RECORDED DATA -
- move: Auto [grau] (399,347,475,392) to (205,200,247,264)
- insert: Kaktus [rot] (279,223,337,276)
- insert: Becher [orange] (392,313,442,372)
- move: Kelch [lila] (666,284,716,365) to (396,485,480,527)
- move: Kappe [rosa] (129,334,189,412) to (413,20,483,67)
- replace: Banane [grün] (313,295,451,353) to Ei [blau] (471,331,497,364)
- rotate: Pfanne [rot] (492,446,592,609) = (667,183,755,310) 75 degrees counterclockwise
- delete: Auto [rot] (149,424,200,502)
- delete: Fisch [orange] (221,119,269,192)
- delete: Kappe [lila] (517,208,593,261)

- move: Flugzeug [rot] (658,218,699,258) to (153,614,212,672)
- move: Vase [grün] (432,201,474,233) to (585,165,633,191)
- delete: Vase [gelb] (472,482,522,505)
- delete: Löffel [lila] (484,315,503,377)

TASK OBJECTIVE -
Your answer must be an exact transcription of the lines from the one containing "- insert: Becher [orange] (392,313,442,372)" through the last line of the records above, and nothing else.

TASK RESULT -
- insert: Becher [orange] (392,313,442,372)
- move: Kelch [lila] (666,284,716,365) to (396,485,480,527)
- move: Kappe [rosa] (129,334,189,412) to (413,20,483,67)
- replace: Banane [grün] (313,295,451,353) to Ei [blau] (471,331,497,364)
- rotate: Pfanne [rot] (492,446,592,609) = (667,183,755,310) 75 degrees counterclockwise
- delete: Auto [rot] (149,424,200,502)
- delete: Fisch [orange] (221,119,269,192)
- delete: Kappe [lila] (517,208,593,261)

- move: Flugzeug [rot] (658,218,699,258) to (153,614,212,672)
- move: Vase [grün] (432,201,474,233) to (585,165,633,191)
- delete: Vase [gelb] (472,482,522,505)
- delete: Löffel [lila] (484,315,503,377)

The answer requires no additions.